• [WHAT TO PRODUCE]
Retype the lines below exactly, but only those from the line that has "grey plane: 5 -> 0" through the line that has "yellow apple: 12 -> 13". Omit every picture.

• [RAW DATA]
━━━━━━━━
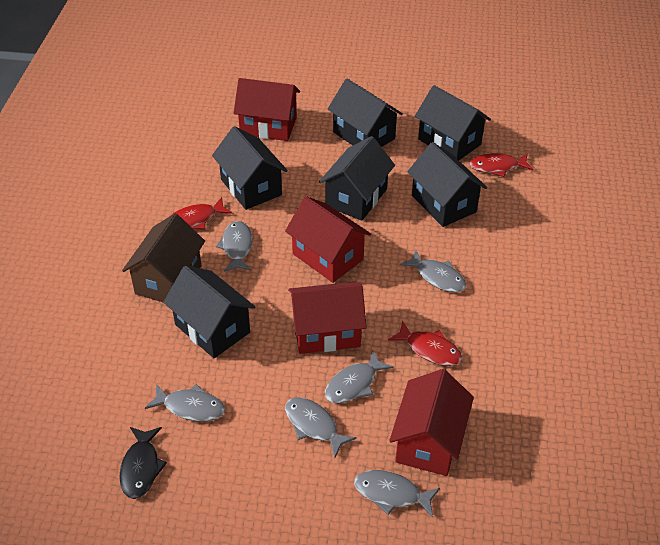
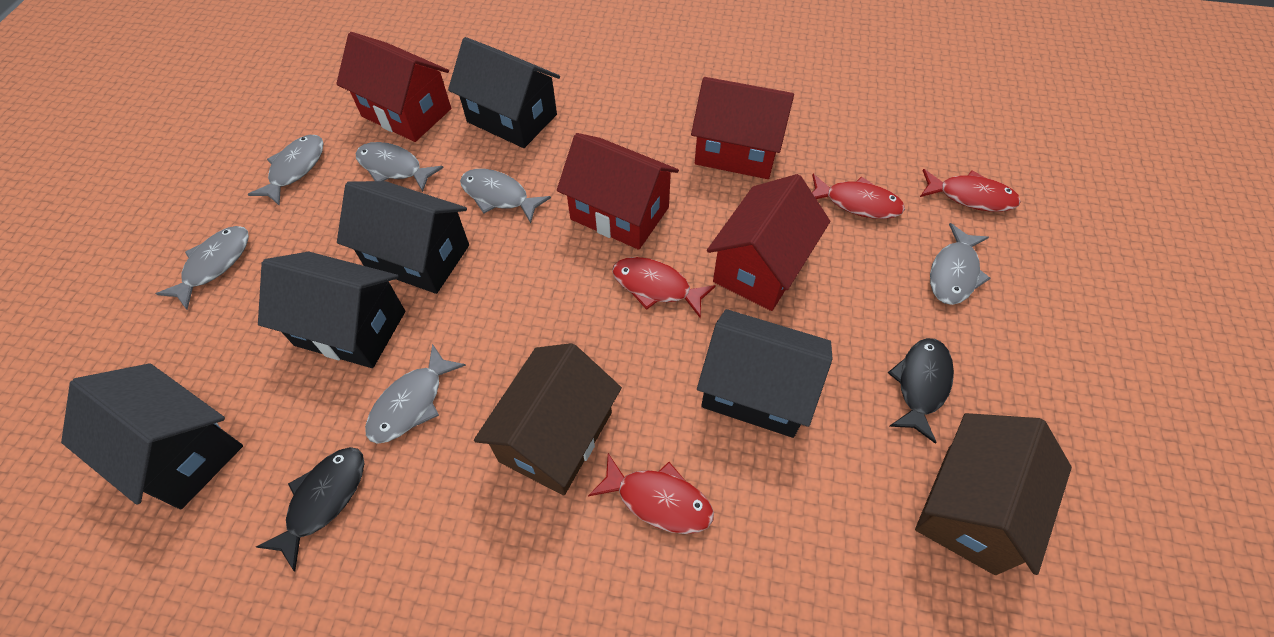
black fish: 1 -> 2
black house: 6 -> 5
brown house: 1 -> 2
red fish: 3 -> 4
━━━━━━━━
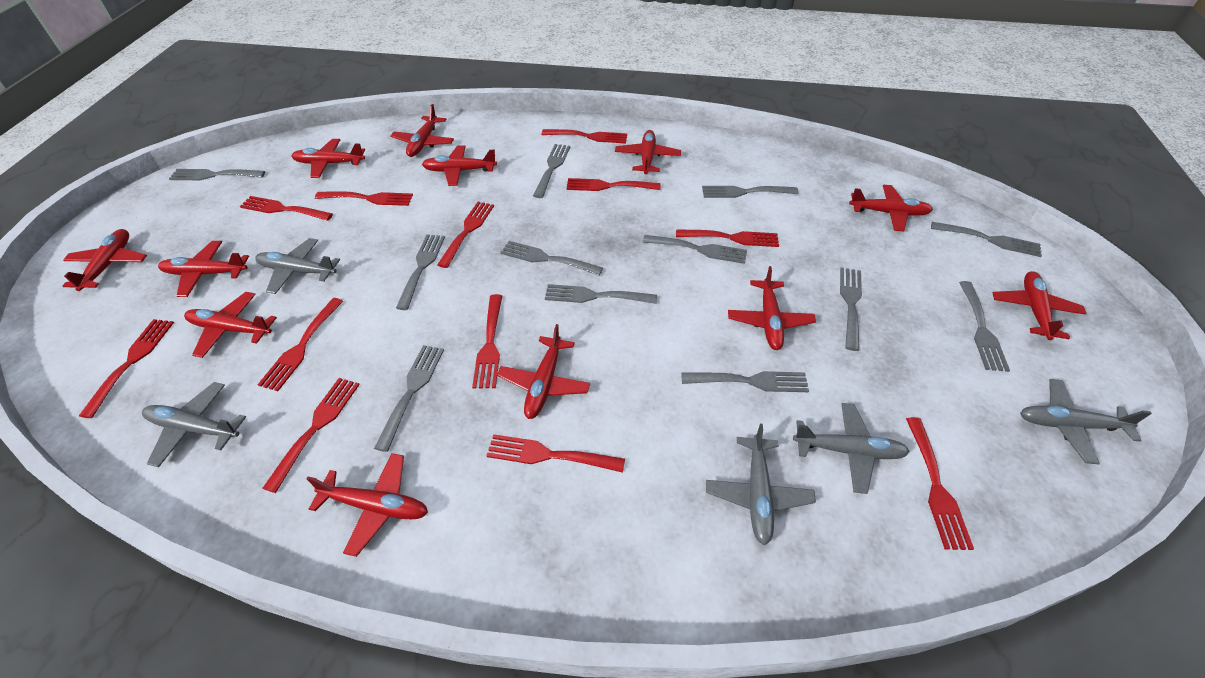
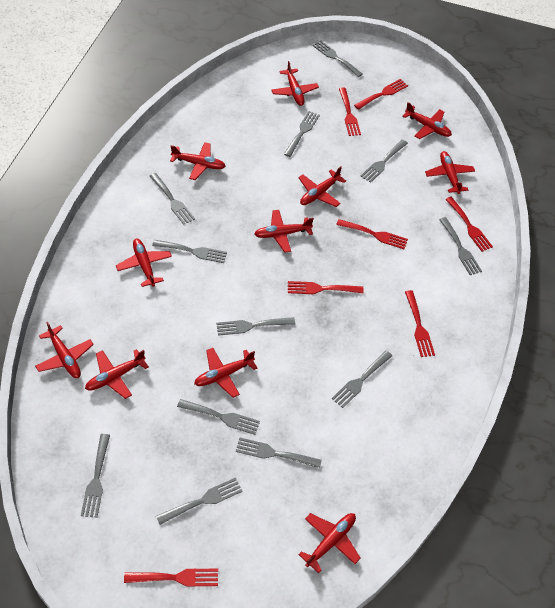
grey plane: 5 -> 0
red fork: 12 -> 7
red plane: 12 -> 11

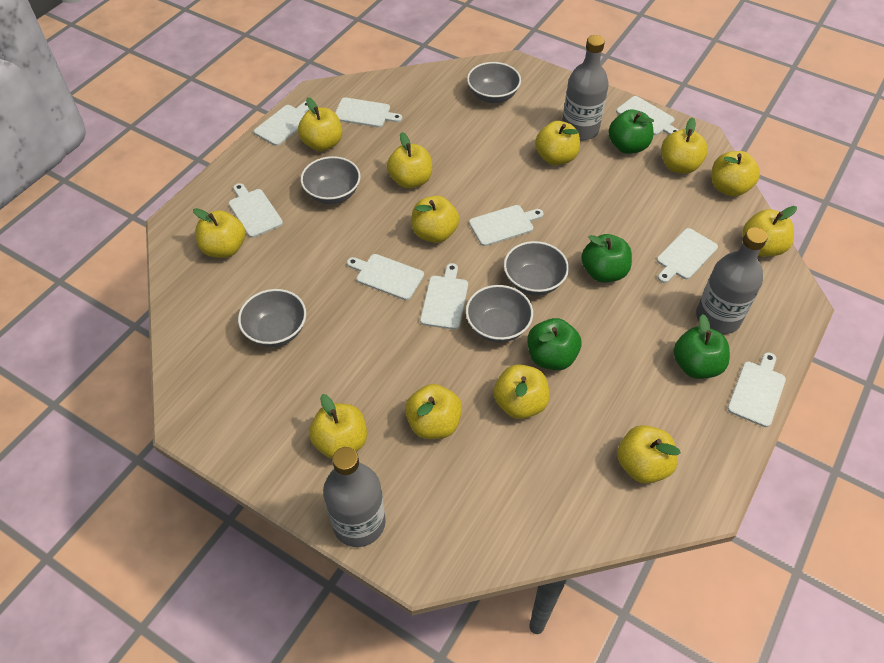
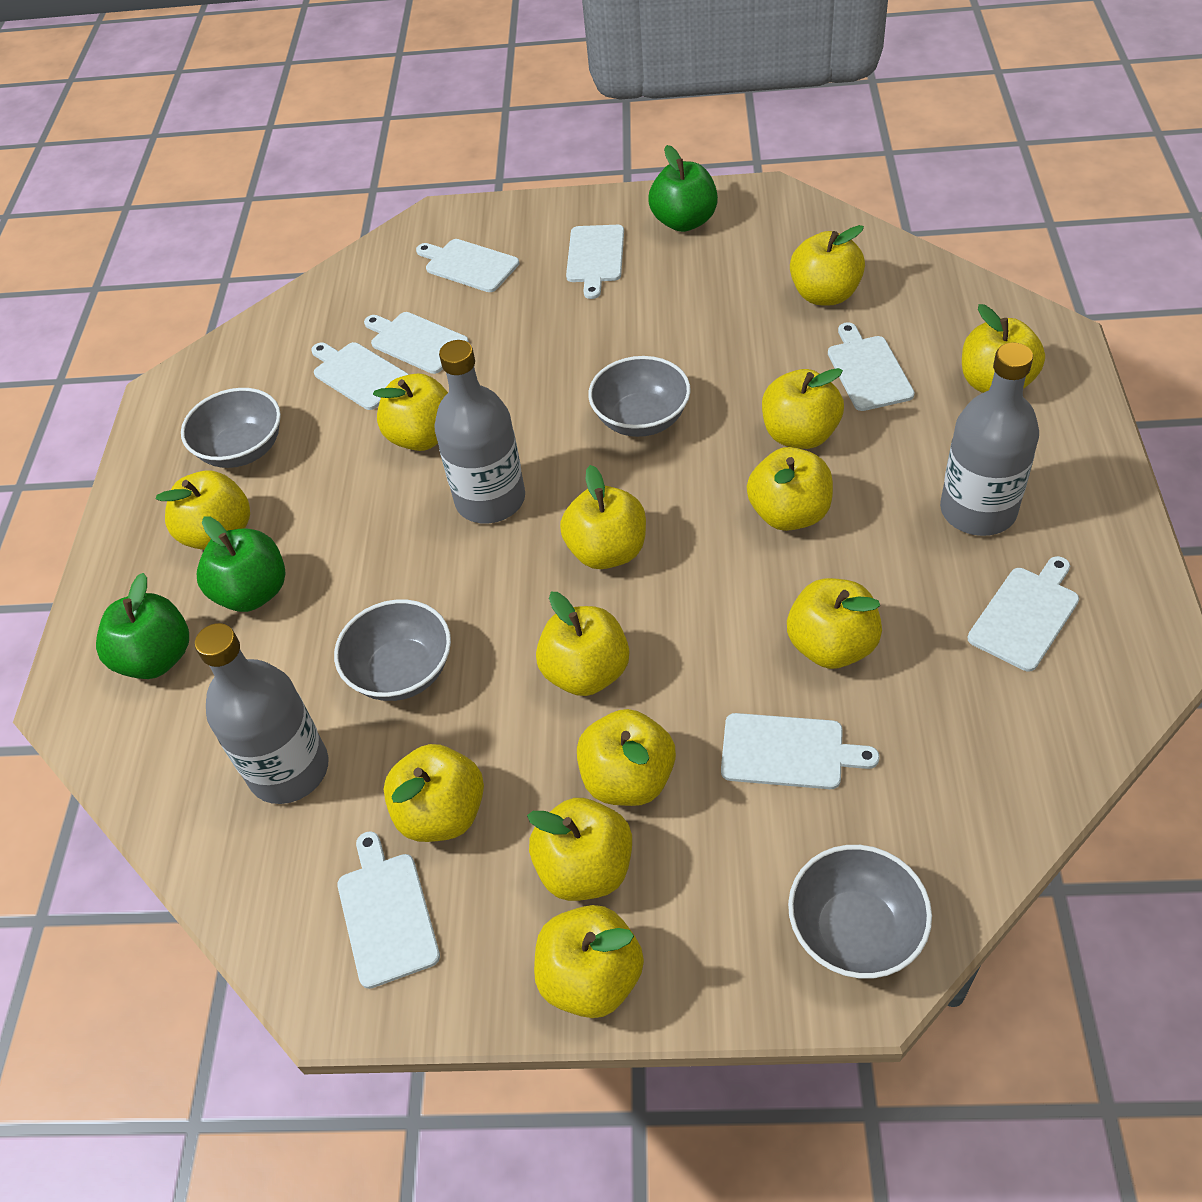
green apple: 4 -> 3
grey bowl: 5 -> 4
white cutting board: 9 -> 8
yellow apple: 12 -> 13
━━━━━━━━
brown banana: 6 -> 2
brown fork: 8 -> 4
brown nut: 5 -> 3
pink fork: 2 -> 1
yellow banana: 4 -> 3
━━━━━━━━
• [RESPONSE AREA]
grey plane: 5 -> 0
red fork: 12 -> 7
red plane: 12 -> 11

green apple: 4 -> 3
grey bowl: 5 -> 4
white cutting board: 9 -> 8
yellow apple: 12 -> 13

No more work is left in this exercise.